> [Activity] Give back, word for word, the lines in the listing below from the one holding "The calculator/blue at" down to the one holding "The nut/turquoise at", both ends included.

########################################

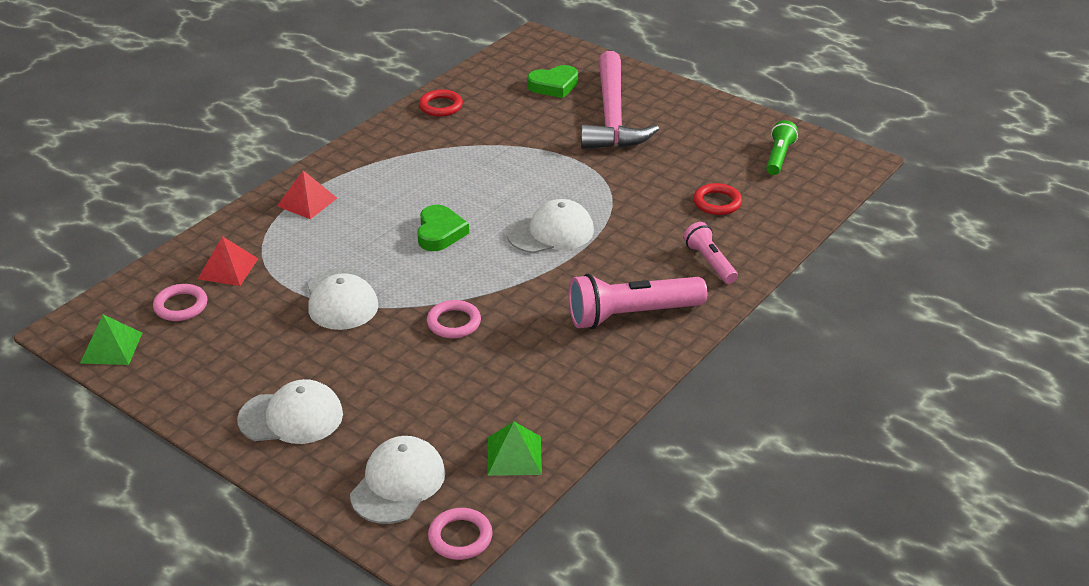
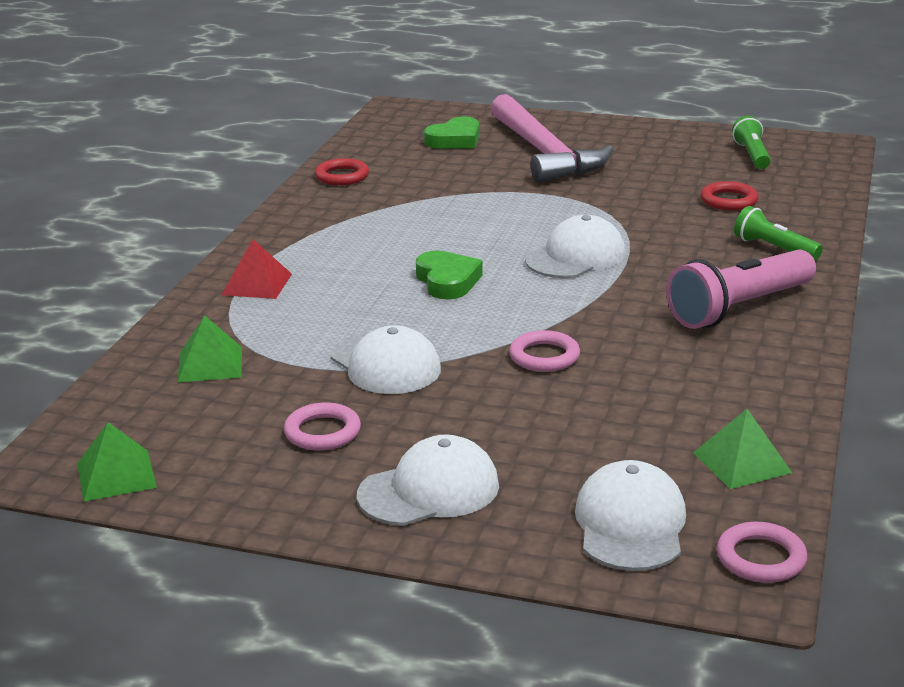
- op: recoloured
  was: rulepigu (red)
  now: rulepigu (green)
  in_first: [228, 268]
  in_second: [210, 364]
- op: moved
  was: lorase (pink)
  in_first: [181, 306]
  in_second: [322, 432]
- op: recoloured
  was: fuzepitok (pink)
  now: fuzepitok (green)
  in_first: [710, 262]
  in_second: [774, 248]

########################################

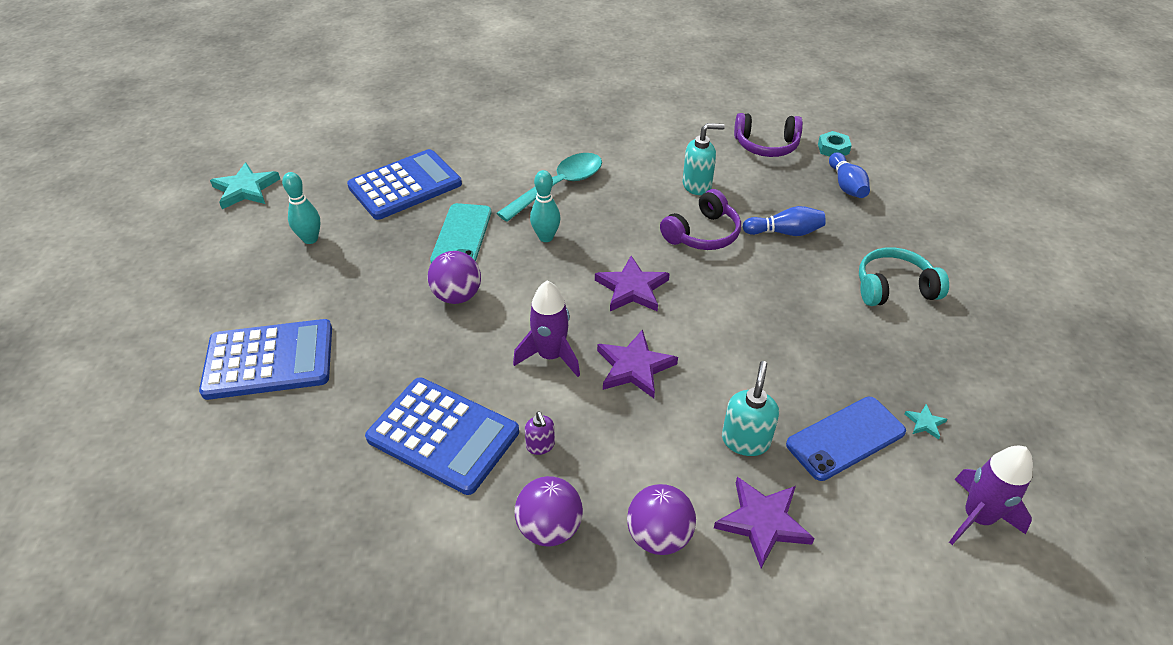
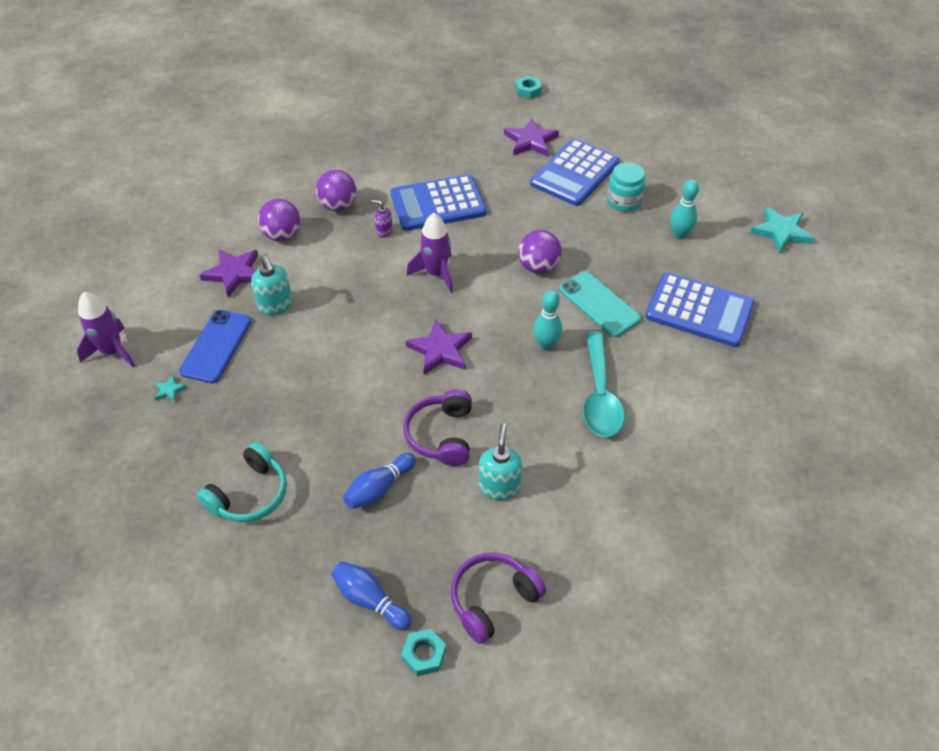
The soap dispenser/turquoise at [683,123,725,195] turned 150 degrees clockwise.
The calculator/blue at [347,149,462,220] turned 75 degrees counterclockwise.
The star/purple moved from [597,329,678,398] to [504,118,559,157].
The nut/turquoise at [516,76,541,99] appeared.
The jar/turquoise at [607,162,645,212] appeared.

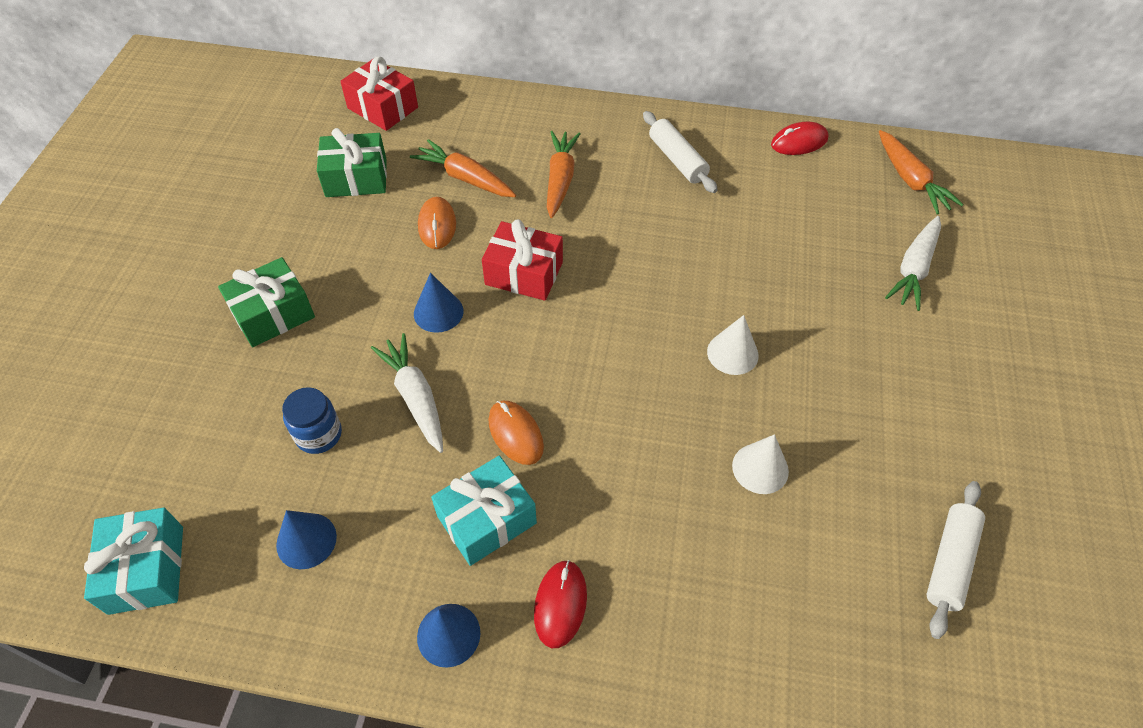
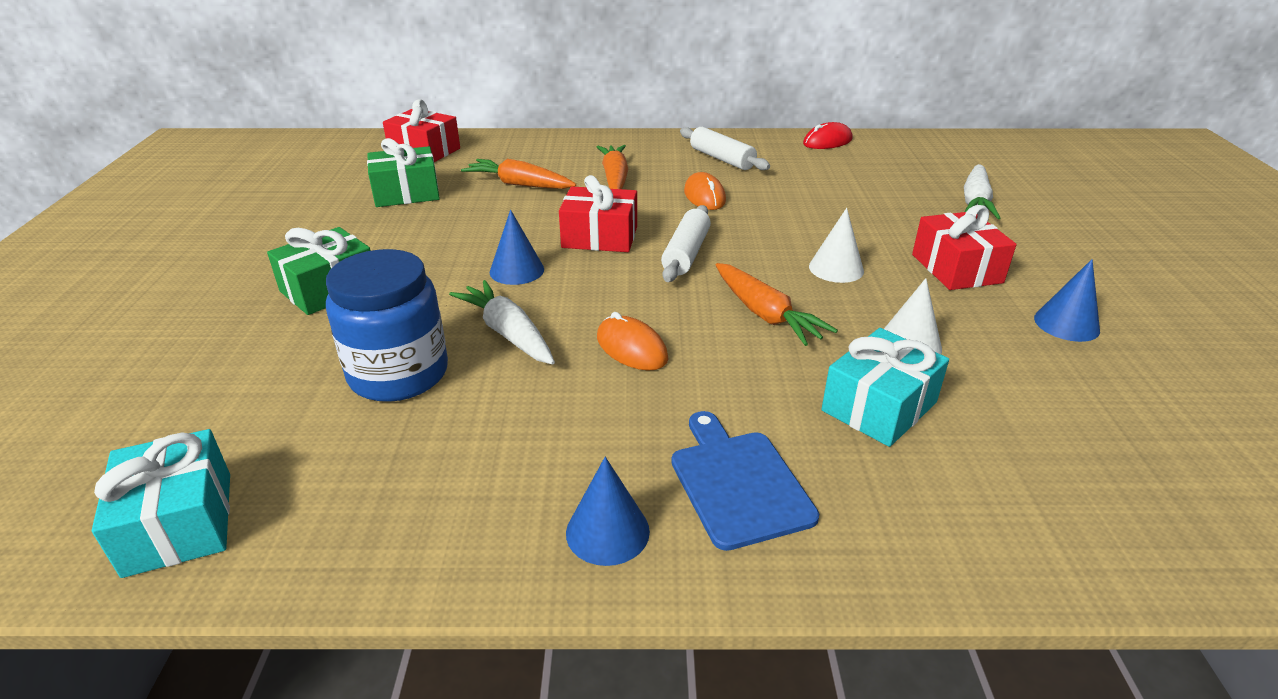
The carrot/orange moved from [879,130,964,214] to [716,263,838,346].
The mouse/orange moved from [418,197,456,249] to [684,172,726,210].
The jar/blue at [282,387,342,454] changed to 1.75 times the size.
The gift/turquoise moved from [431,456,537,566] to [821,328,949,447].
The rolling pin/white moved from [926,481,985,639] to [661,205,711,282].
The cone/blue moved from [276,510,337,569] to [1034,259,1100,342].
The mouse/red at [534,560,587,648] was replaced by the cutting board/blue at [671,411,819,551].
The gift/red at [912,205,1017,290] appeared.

########################################

> [Task result]
The calculator/blue at [347,149,462,220] turned 75 degrees counterclockwise.
The star/purple moved from [597,329,678,398] to [504,118,559,157].
The nut/turquoise at [516,76,541,99] appeared.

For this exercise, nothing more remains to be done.